PROBLEM: Please retype the data that follows, starting at the line containing "yellow 2x3 tile [172,241,361,369] -> none" and stopping after the last line.

Source records
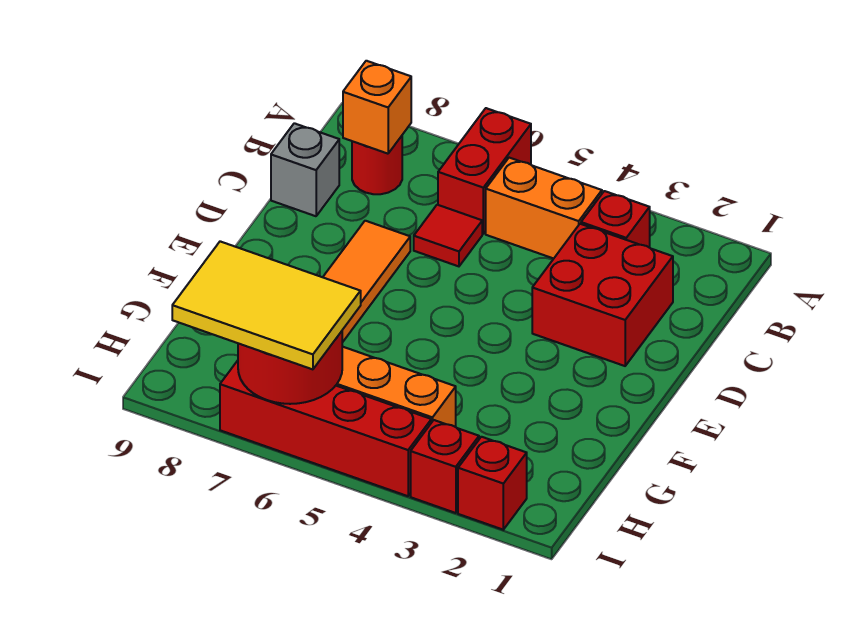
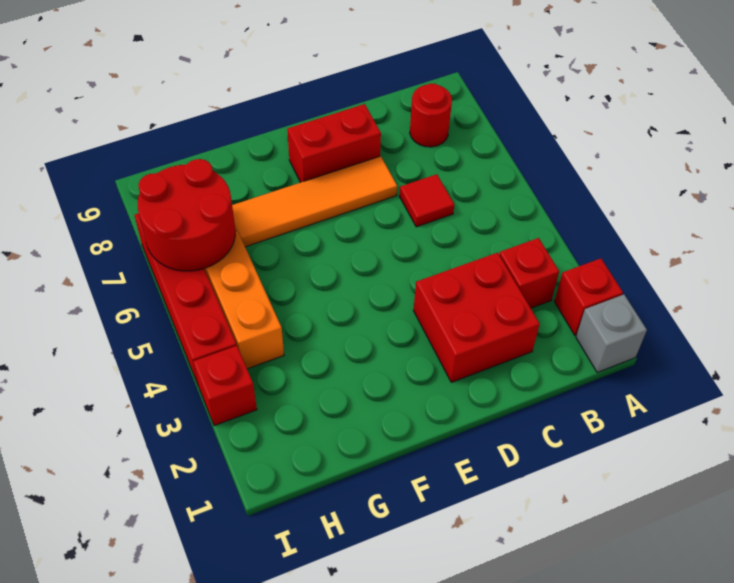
red 1x2 brick [438,108,531,234] -> red 1x2 brick moved to [287,104,381,182]
orange 1x2 brick [486,158,602,259] -> none
orange 1x1 brick [343,61,411,154] -> none
grey 1x1 brick [271,123,339,216] -> grey 1x1 brick moved to [576,295,647,372]
yellow 2x3 tile [172,241,361,369] -> none
red 1x1 brick [458,437,527,530] -> red 1x1 brick moved to [554,258,623,335]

ANSWER FOR THIS EXERCISE:
yellow 2x3 tile [172,241,361,369] -> none
red 1x1 brick [458,437,527,530] -> red 1x1 brick moved to [554,258,623,335]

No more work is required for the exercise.